- **TASK**
Would you please give every entry again exactly, without the pictures?

[RAW DATA — start]

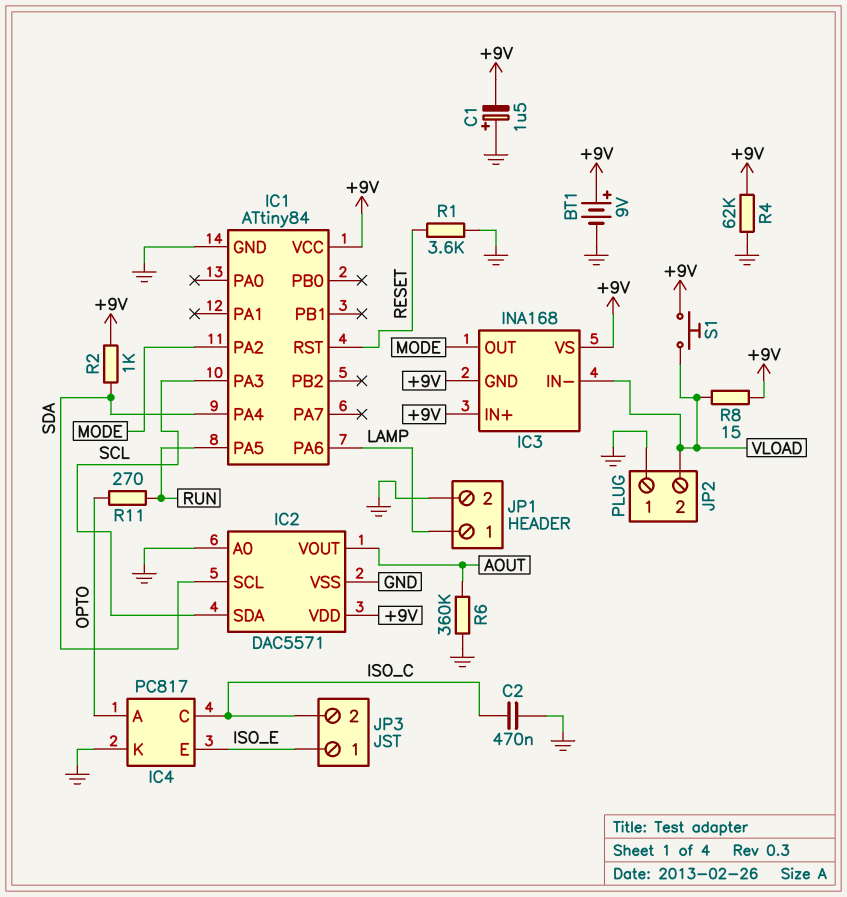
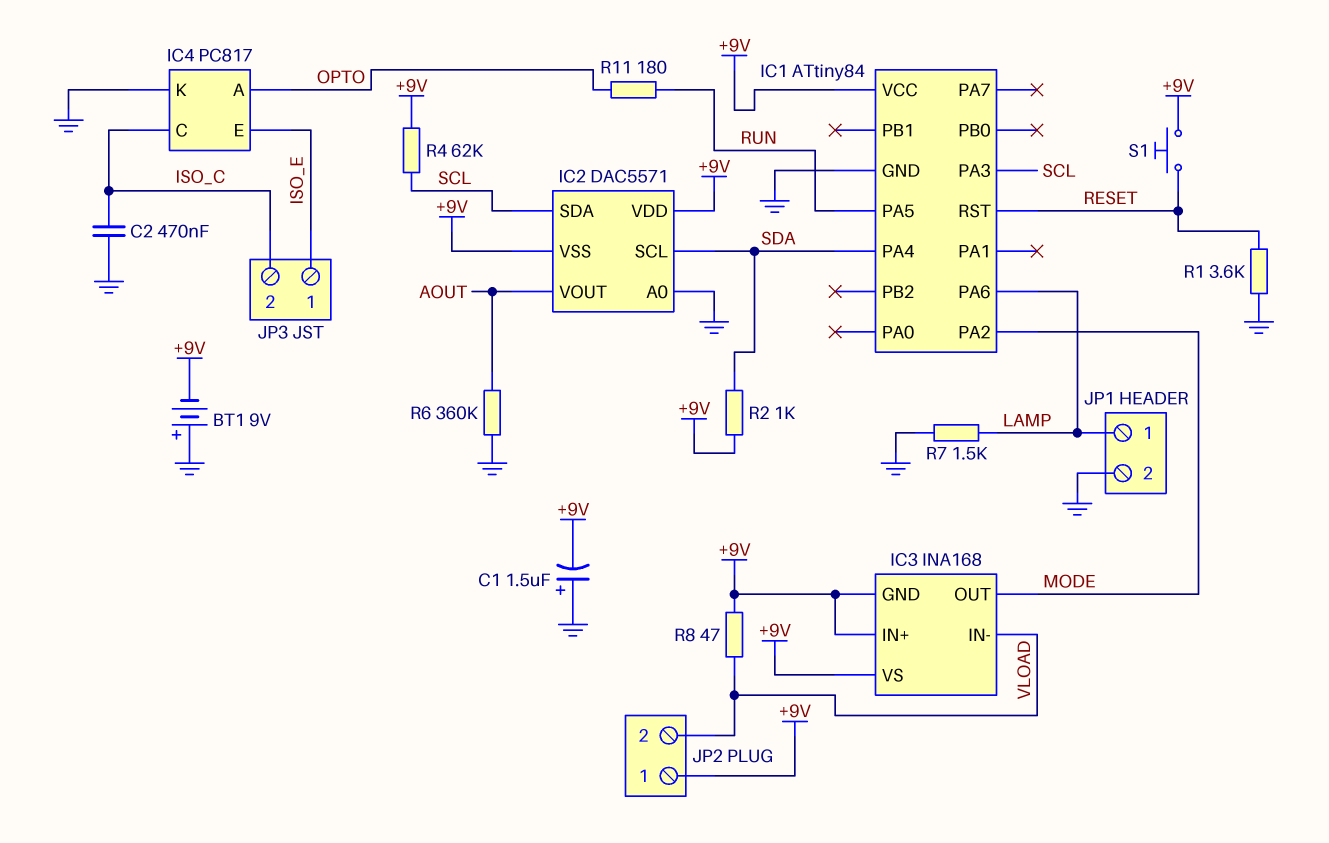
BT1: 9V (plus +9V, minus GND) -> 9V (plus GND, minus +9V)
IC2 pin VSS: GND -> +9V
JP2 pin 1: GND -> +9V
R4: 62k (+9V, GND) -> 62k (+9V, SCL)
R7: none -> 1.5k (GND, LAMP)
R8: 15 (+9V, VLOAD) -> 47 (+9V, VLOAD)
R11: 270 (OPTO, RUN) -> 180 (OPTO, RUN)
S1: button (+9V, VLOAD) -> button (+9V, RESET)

[RAW DATA — finish]

- **THE ANSWER**
BT1: 9V (plus +9V, minus GND) -> 9V (plus GND, minus +9V)
IC2 pin VSS: GND -> +9V
JP2 pin 1: GND -> +9V
R4: 62k (+9V, GND) -> 62k (+9V, SCL)
R7: none -> 1.5k (GND, LAMP)
R8: 15 (+9V, VLOAD) -> 47 (+9V, VLOAD)
R11: 270 (OPTO, RUN) -> 180 (OPTO, RUN)
S1: button (+9V, VLOAD) -> button (+9V, RESET)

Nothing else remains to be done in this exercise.